AIM OF THE EXERCISE:
From the entries below, retype only the lines from the one with "R28: 5.1k (DGND, VTH) -> 2.2k (DGND, VTH)" through the one with "R30: 2.2k (CMP, VS) -> 5.1k (CMP, VS)", exactly as written.

-- INPUT RECORDS follows --

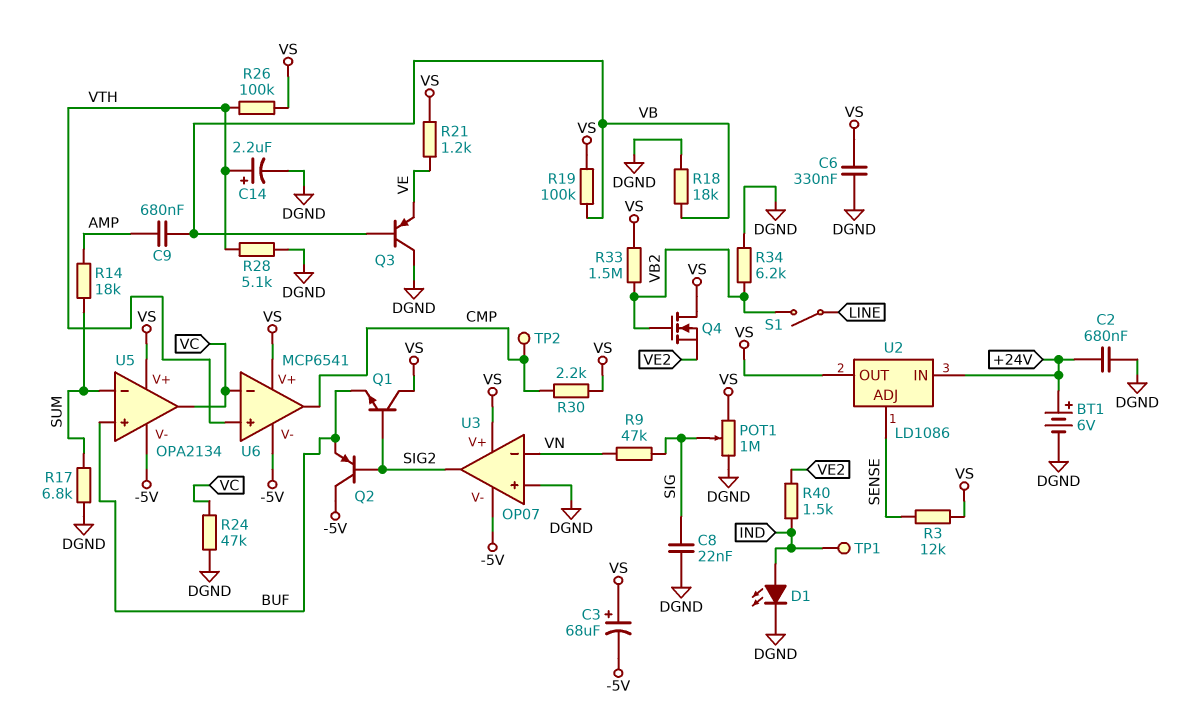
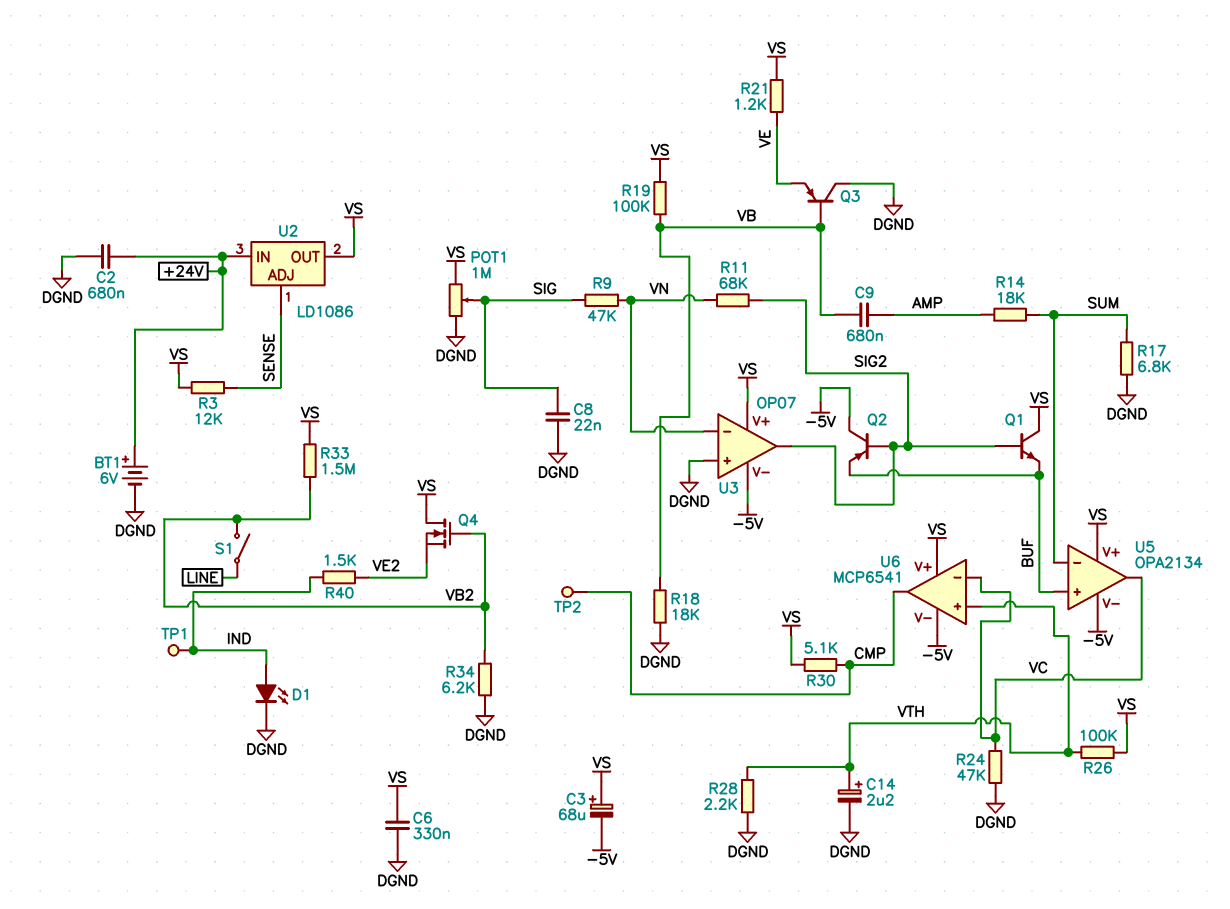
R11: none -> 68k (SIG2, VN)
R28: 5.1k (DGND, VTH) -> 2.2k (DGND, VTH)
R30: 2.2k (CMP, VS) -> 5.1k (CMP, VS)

-- INPUT RECORDS concluded --
-- INPUT RECORDS follows --

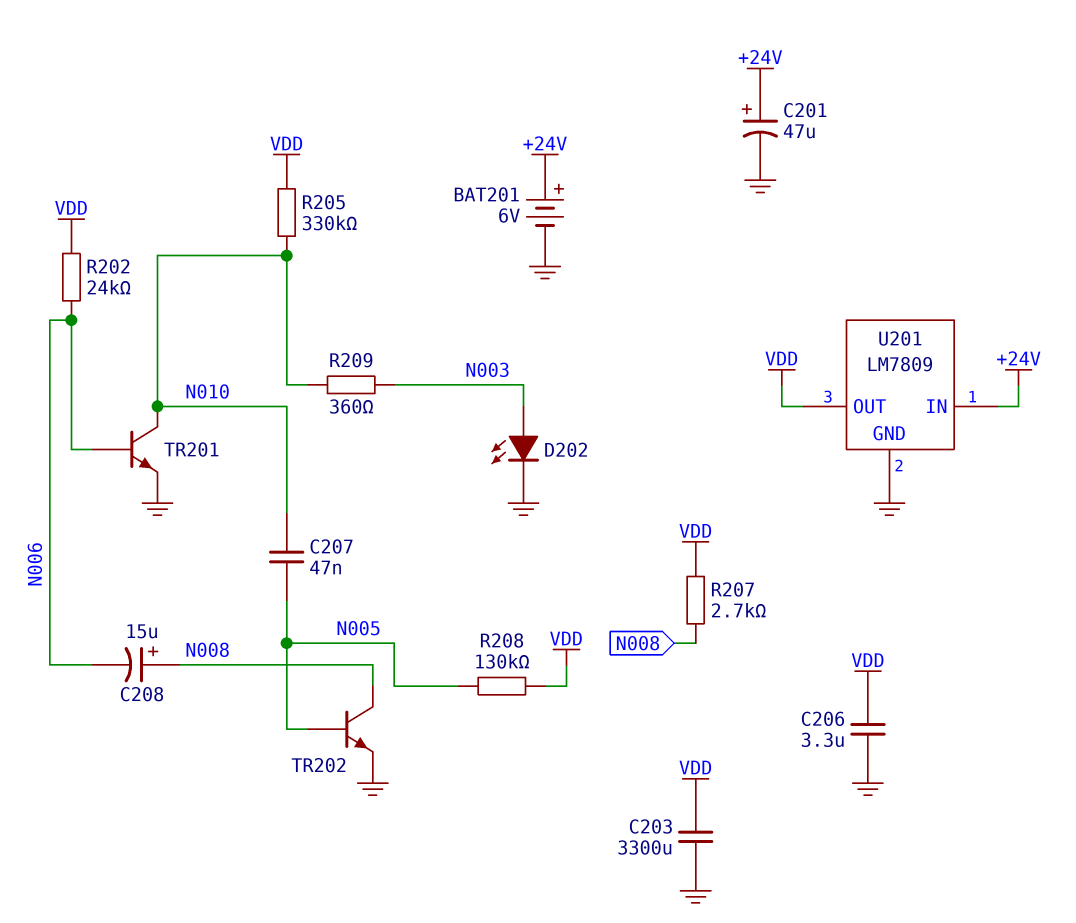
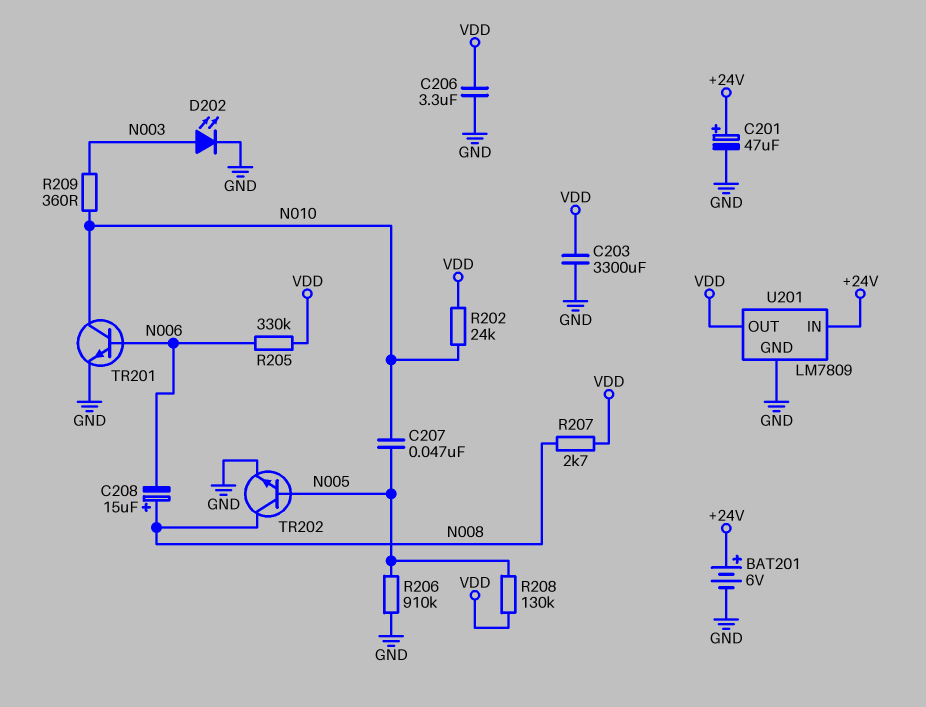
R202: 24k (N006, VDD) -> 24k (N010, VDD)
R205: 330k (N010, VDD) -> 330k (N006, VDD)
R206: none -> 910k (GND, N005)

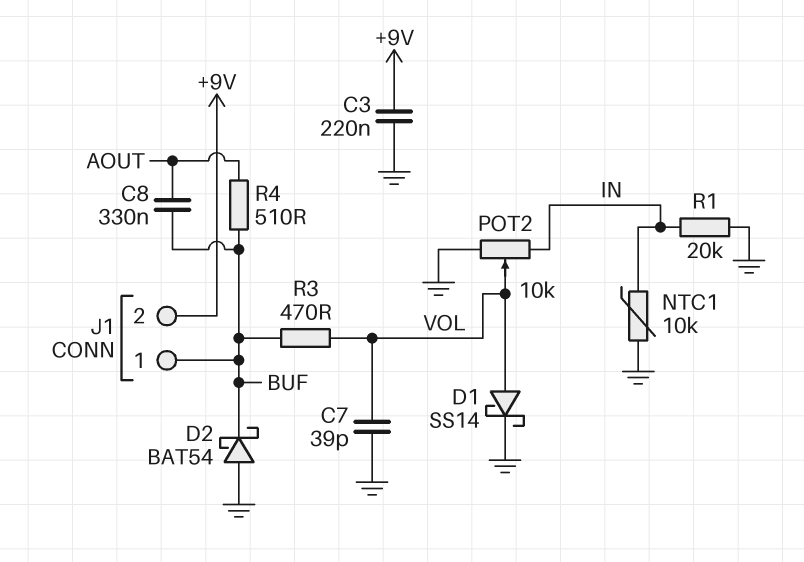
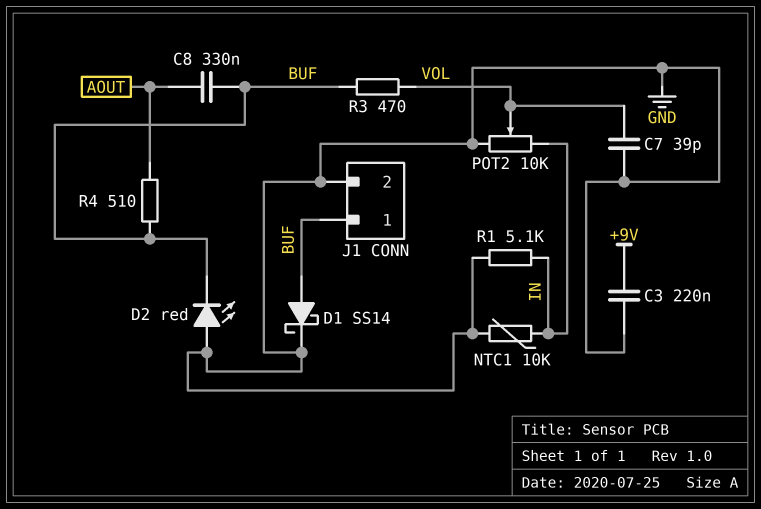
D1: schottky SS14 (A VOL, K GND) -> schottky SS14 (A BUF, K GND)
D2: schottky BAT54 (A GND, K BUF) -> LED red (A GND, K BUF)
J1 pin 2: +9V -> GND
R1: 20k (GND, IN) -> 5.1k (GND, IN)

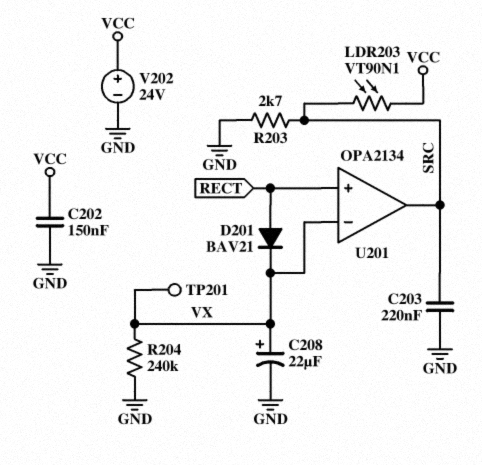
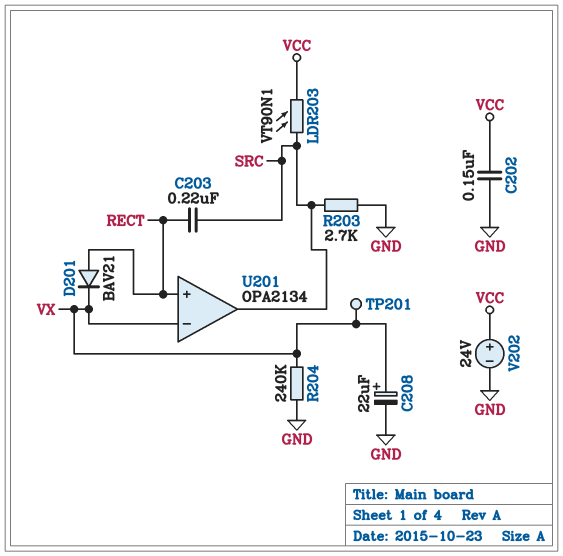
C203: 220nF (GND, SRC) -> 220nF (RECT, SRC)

-- INPUT RECORDS concluded --

SOLUTION:
R28: 5.1k (DGND, VTH) -> 2.2k (DGND, VTH)
R30: 2.2k (CMP, VS) -> 5.1k (CMP, VS)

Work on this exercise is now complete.